Exercise objective - Return the whole listing exactly as written.

Data supplied -
################
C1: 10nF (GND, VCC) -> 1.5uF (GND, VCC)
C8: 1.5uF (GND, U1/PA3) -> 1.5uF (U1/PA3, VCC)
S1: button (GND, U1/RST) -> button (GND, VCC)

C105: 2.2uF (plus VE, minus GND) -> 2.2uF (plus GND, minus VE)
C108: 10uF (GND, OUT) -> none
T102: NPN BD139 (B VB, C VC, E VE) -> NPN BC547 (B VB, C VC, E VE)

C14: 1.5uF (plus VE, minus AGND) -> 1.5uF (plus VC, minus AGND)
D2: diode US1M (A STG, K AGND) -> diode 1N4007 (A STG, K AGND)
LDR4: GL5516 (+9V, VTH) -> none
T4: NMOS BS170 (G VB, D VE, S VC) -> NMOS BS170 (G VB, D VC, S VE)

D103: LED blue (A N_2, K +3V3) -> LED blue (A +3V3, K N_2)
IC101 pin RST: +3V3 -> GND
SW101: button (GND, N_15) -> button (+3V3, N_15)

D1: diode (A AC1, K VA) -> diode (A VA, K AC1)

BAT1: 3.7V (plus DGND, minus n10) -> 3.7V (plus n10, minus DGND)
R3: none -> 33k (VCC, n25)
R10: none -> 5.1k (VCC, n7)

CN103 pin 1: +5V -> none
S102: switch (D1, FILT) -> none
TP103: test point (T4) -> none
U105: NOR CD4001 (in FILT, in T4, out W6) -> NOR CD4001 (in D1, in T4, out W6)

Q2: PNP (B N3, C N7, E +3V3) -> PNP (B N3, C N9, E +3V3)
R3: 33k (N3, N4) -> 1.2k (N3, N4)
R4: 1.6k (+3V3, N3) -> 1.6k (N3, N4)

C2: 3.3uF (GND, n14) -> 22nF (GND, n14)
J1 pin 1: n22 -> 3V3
################
Written response -
C1: 10nF (GND, VCC) -> 1.5uF (GND, VCC)
C8: 1.5uF (GND, U1/PA3) -> 1.5uF (U1/PA3, VCC)
S1: button (GND, U1/RST) -> button (GND, VCC)

C105: 2.2uF (plus VE, minus GND) -> 2.2uF (plus GND, minus VE)
C108: 10uF (GND, OUT) -> none
T102: NPN BD139 (B VB, C VC, E VE) -> NPN BC547 (B VB, C VC, E VE)

C14: 1.5uF (plus VE, minus AGND) -> 1.5uF (plus VC, minus AGND)
D2: diode US1M (A STG, K AGND) -> diode 1N4007 (A STG, K AGND)
LDR4: GL5516 (+9V, VTH) -> none
T4: NMOS BS170 (G VB, D VE, S VC) -> NMOS BS170 (G VB, D VC, S VE)

D103: LED blue (A N_2, K +3V3) -> LED blue (A +3V3, K N_2)
IC101 pin RST: +3V3 -> GND
SW101: button (GND, N_15) -> button (+3V3, N_15)

D1: diode (A AC1, K VA) -> diode (A VA, K AC1)

BAT1: 3.7V (plus DGND, minus n10) -> 3.7V (plus n10, minus DGND)
R3: none -> 33k (VCC, n25)
R10: none -> 5.1k (VCC, n7)

CN103 pin 1: +5V -> none
S102: switch (D1, FILT) -> none
TP103: test point (T4) -> none
U105: NOR CD4001 (in FILT, in T4, out W6) -> NOR CD4001 (in D1, in T4, out W6)

Q2: PNP (B N3, C N7, E +3V3) -> PNP (B N3, C N9, E +3V3)
R3: 33k (N3, N4) -> 1.2k (N3, N4)
R4: 1.6k (+3V3, N3) -> 1.6k (N3, N4)

C2: 3.3uF (GND, n14) -> 22nF (GND, n14)
J1 pin 1: n22 -> 3V3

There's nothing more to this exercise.